ACTIVITY |
Restate word for word the entries below, starting with the line with "R1: none -> 300 (GND, N11)" and continuing through the line with "S3: button (GND, N11) -> none". Include both of those lines and no others.

Records excerpted from a collection
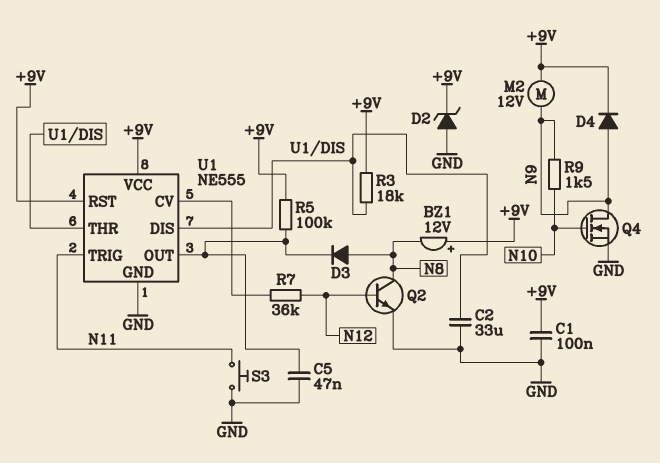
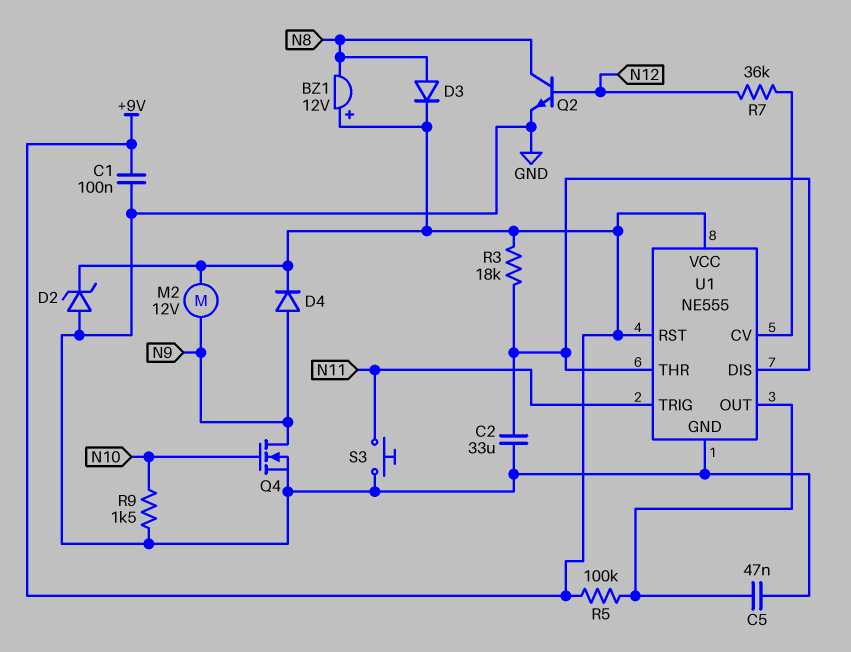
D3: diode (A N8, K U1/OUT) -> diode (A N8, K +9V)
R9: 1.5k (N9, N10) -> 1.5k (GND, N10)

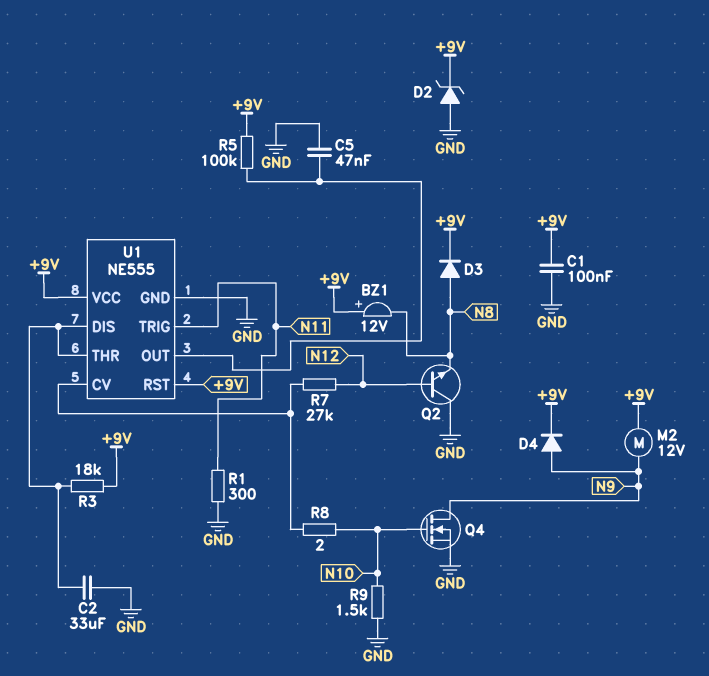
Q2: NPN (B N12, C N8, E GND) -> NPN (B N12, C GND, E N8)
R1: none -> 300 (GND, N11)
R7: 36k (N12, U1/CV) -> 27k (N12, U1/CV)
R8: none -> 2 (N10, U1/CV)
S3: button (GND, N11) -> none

...

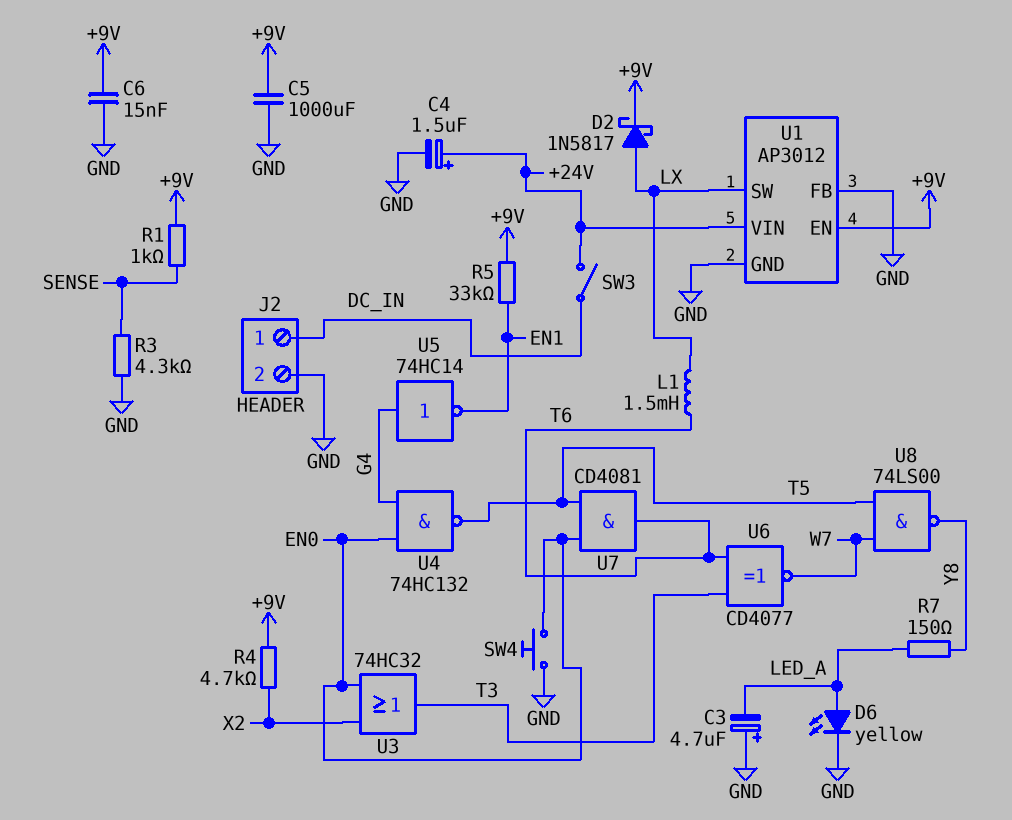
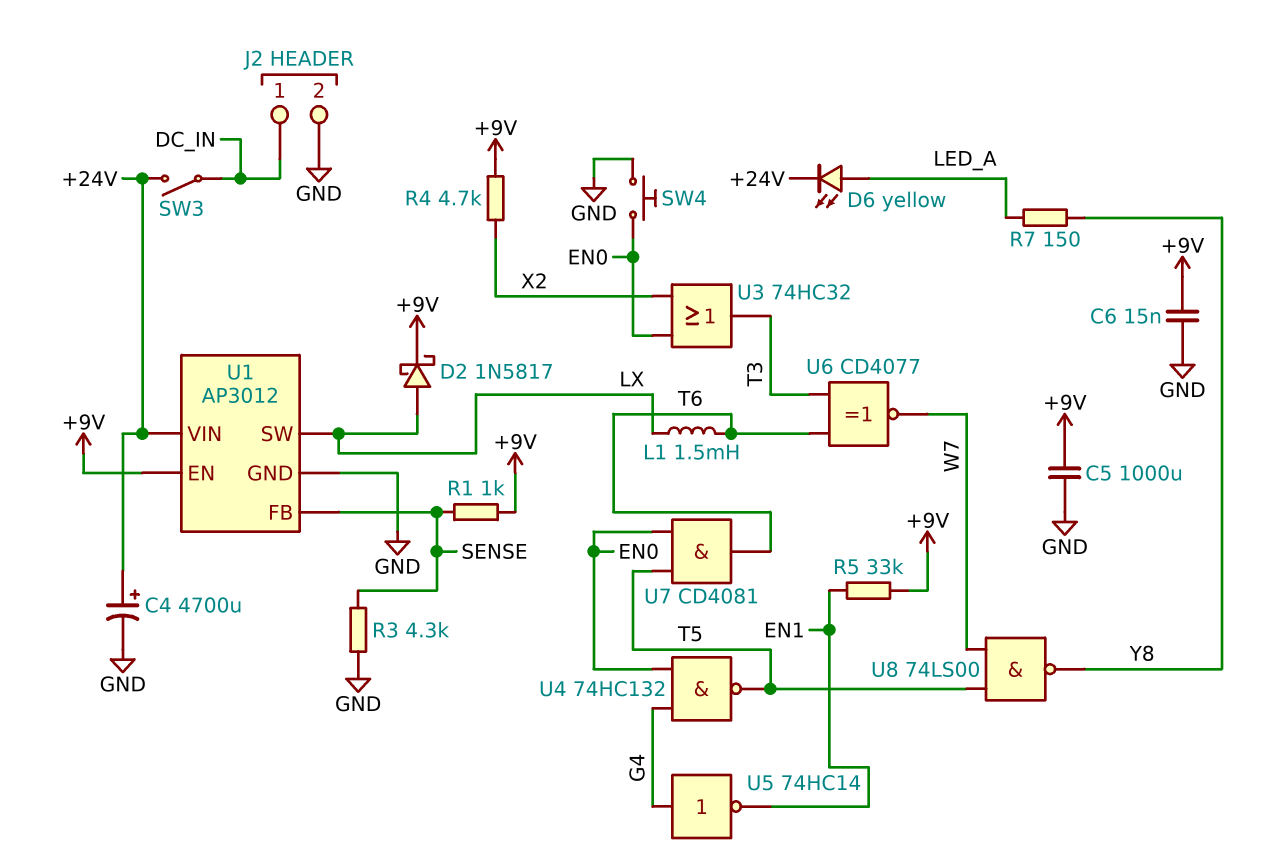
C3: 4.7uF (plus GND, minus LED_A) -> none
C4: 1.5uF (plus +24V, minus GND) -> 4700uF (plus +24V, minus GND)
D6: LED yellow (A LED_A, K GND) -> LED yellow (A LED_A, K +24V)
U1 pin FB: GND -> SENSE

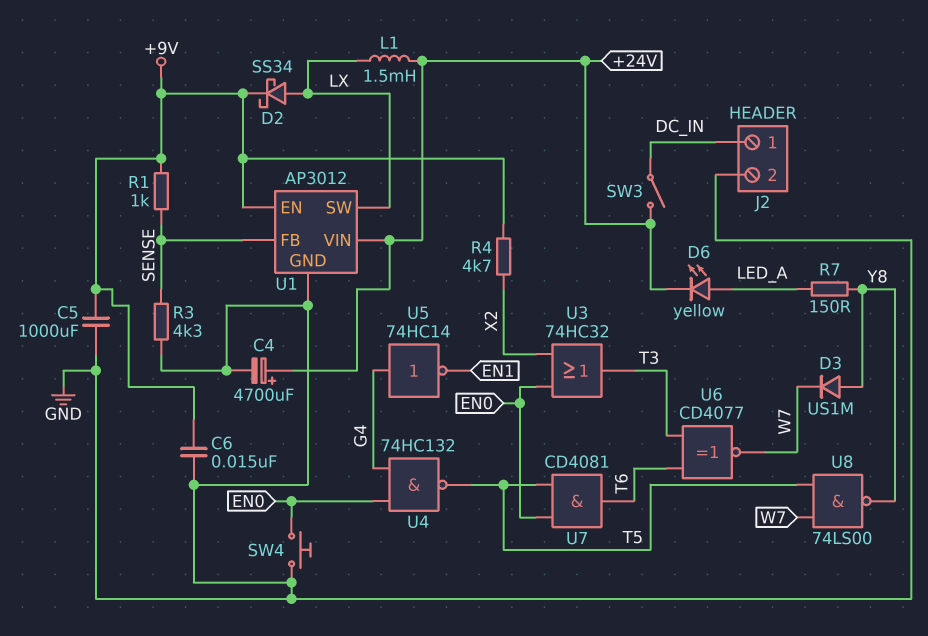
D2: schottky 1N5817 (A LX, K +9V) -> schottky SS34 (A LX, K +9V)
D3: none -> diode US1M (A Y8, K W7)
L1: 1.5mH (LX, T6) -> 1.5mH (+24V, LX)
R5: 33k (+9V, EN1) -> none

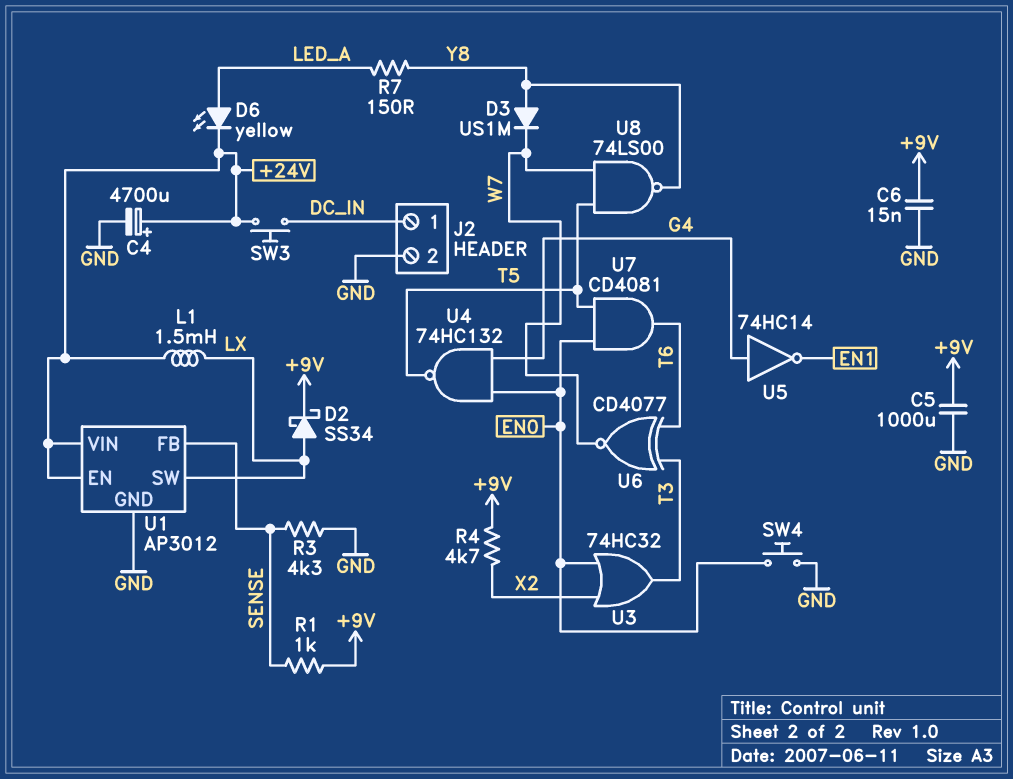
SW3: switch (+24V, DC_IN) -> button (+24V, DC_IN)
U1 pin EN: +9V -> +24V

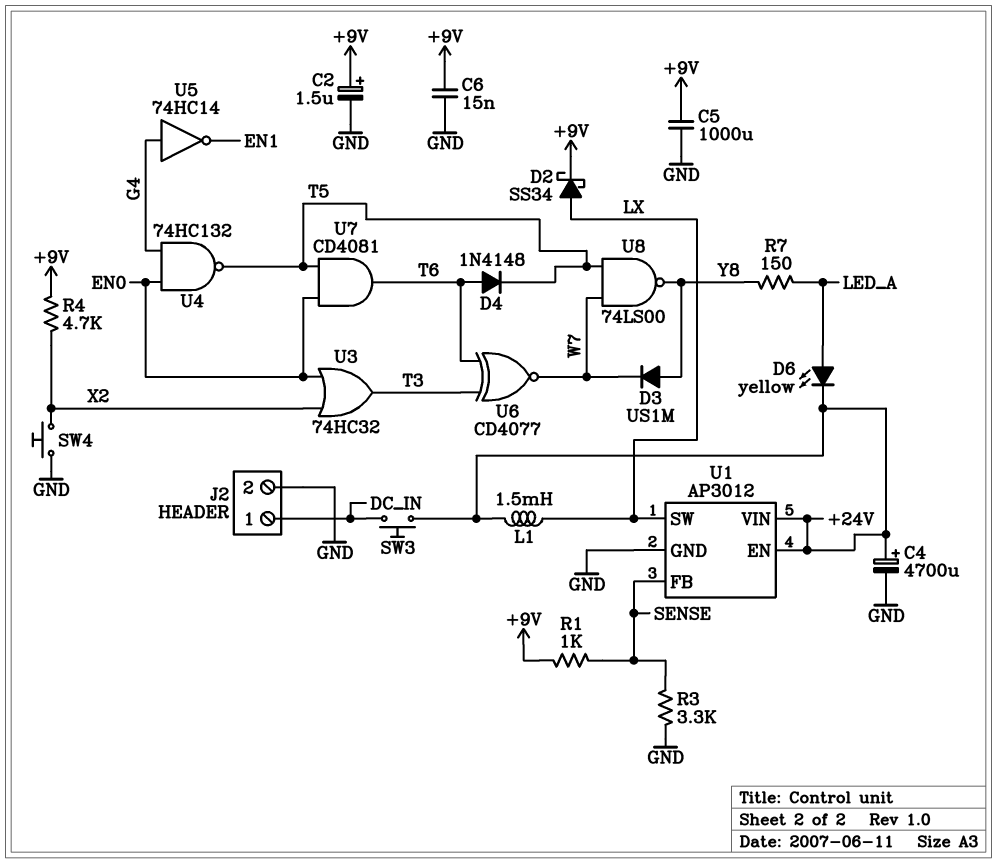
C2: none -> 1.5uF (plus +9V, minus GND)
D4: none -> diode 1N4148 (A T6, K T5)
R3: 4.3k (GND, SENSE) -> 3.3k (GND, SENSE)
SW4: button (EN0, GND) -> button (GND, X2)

==

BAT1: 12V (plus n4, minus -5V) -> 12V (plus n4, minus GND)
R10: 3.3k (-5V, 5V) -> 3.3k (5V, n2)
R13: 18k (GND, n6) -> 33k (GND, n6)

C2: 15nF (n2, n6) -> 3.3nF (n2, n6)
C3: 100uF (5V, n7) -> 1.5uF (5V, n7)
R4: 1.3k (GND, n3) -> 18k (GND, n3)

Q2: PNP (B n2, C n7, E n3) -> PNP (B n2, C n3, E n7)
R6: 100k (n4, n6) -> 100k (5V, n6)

REPLY TO THE TASK |
R1: none -> 300 (GND, N11)
R7: 36k (N12, U1/CV) -> 27k (N12, U1/CV)
R8: none -> 2 (N10, U1/CV)
S3: button (GND, N11) -> none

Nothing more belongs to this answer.